What you should do - Can you render the lines of these records as a numbered list, skipping blank lines? Leave the pictures out of your answer.

[Stored data]
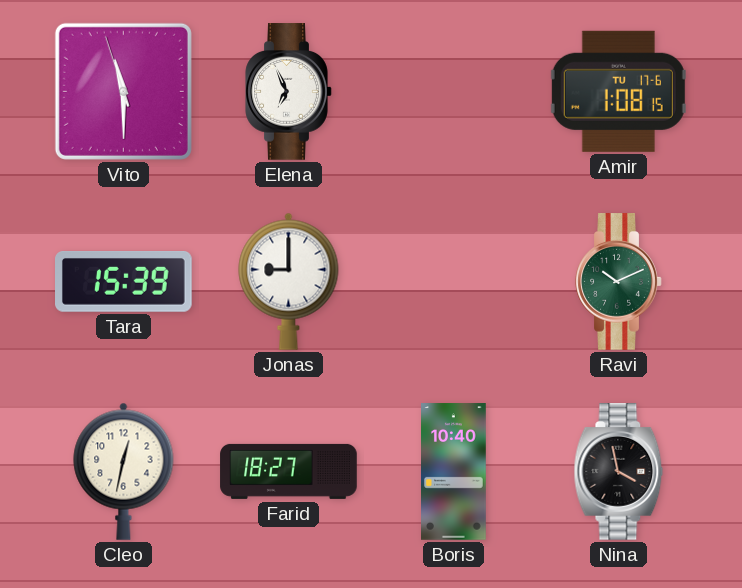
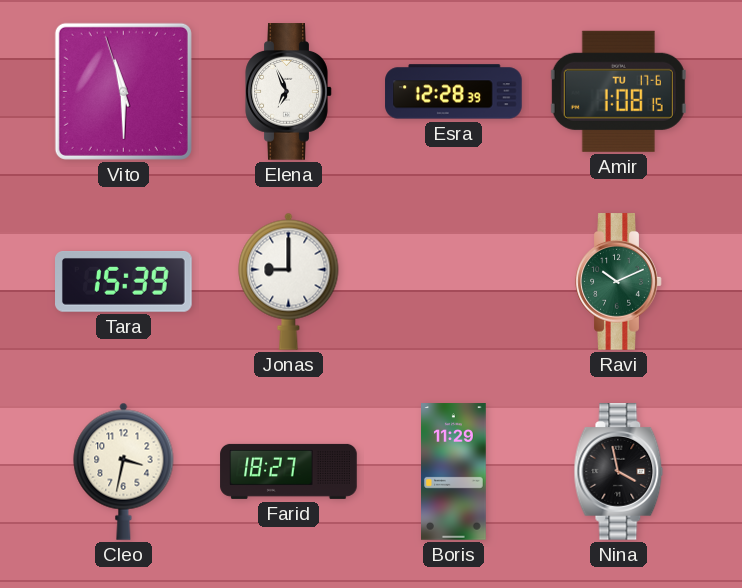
Esra: none -> 12:28
Cleo: 12:32 -> 3:32
Boris: 10:40 -> 11:29
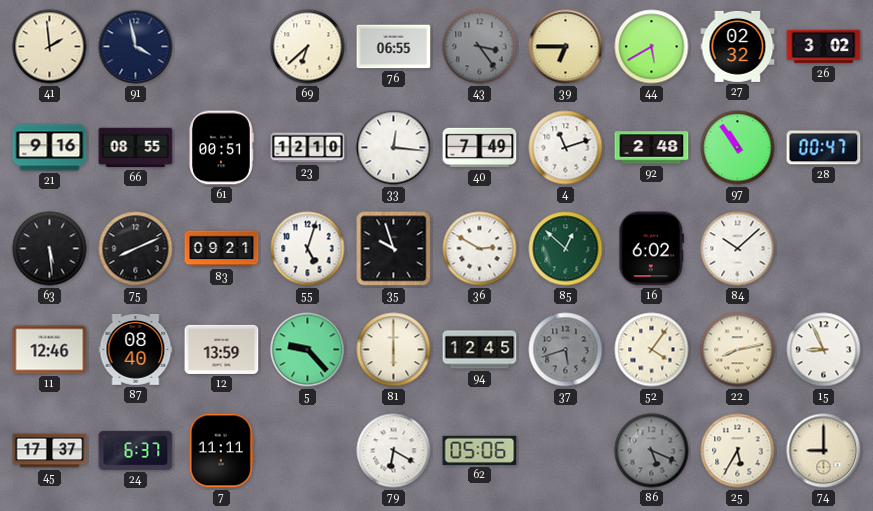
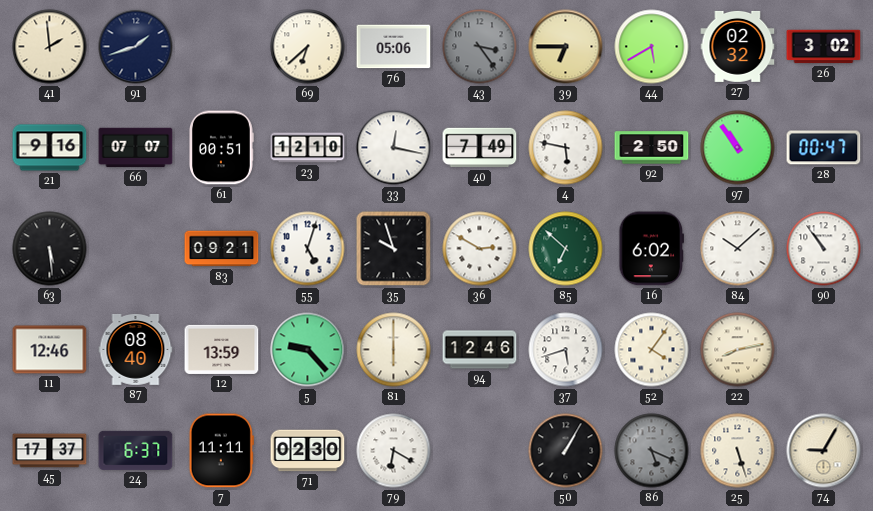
91: 3:58 -> 1:42
76: 06:55 -> 05:06
66: 08:55 -> 07:07
33: 12:16 -> 12:17
4: 11:12 -> 5:47
92: 2:48 -> 2:50
75: 8:11 -> none
85: 12:52 -> 6:52
90: none -> 10:54
94: 12:45 -> 12:46
37 dial: grey -> white
15: 8:56 -> none
71: none -> 02:30
62: 05:06 -> none
50: none -> 1:05
25: 5:35 -> 5:27
74: 9:00 -> 9:05
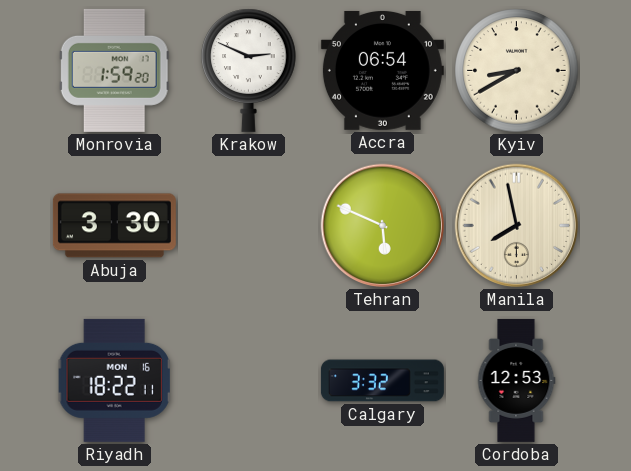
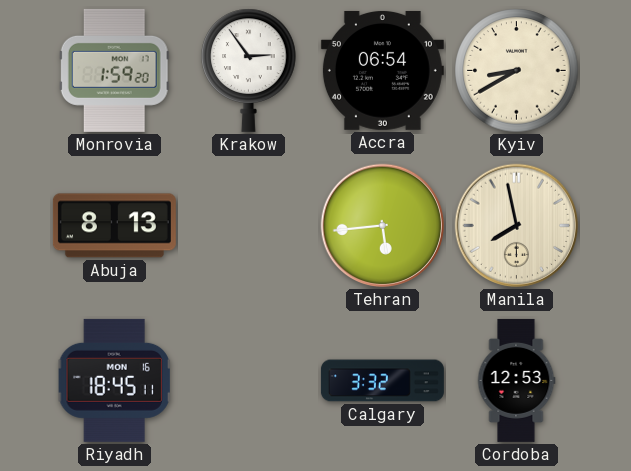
Krakow: 2:49 -> 2:54
Abuja: 3:30 -> 8:13
Tehran: 5:49 -> 5:44
Riyadh: 18:22 -> 18:45
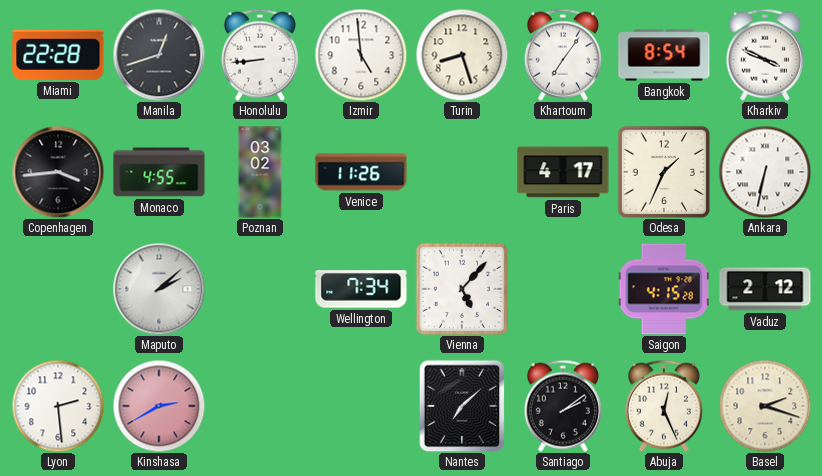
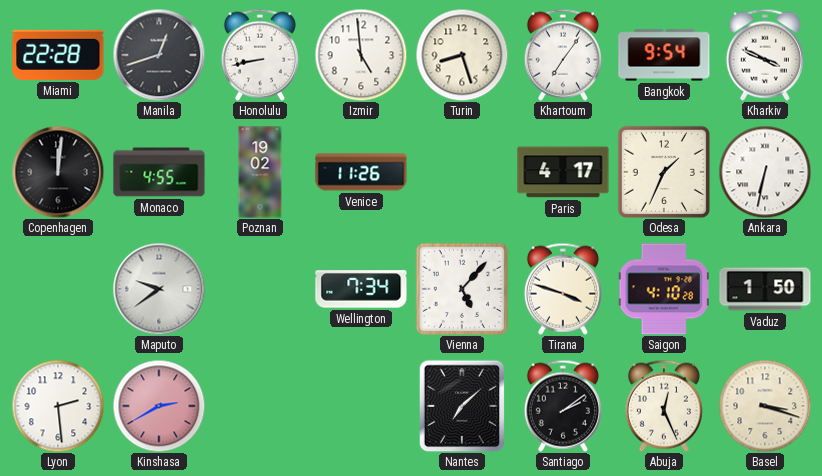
Honolulu: 8:44 -> 8:43
Bangkok: 8:54 -> 9:54
Copenhagen: 3:44 -> 12:01
Poznan: 03:02 -> 19:02
Maputo: 2:08 -> 9:39
Tirana: none -> 3:48
Saigon: 4:15 -> 4:10
Vaduz: 2:12 -> 1:50
Basel: 2:18 -> 3:18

Result -
1. Esra: none -> 12:28
2. Cleo: 12:32 -> 3:32
3. Boris: 10:40 -> 11:29
4. 91: 3:58 -> 1:42
5. 76: 06:55 -> 05:06
6. 66: 08:55 -> 07:07
7. 33: 12:16 -> 12:17
8. 4: 11:12 -> 5:47
9. 92: 2:48 -> 2:50
10. 75: 8:11 -> none
11. 85: 12:52 -> 6:52
12. 90: none -> 10:54
13. 94: 12:45 -> 12:46
14. 37 dial: grey -> white
15. 15: 8:56 -> none
16. 71: none -> 02:30
17. 62: 05:06 -> none
18. 50: none -> 1:05
19. 25: 5:35 -> 5:27
20. 74: 9:00 -> 9:05
21. Krakow: 2:49 -> 2:54
22. Abuja: 3:30 -> 8:13
23. Tehran: 5:49 -> 5:44
24. Riyadh: 18:22 -> 18:45
25. Honolulu: 8:44 -> 8:43
26. Bangkok: 8:54 -> 9:54
27. Copenhagen: 3:44 -> 12:01
28. Poznan: 03:02 -> 19:02
29. Maputo: 2:08 -> 9:39
30. Tirana: none -> 3:48
31. Saigon: 4:15 -> 4:10
32. Vaduz: 2:12 -> 1:50
33. Basel: 2:18 -> 3:18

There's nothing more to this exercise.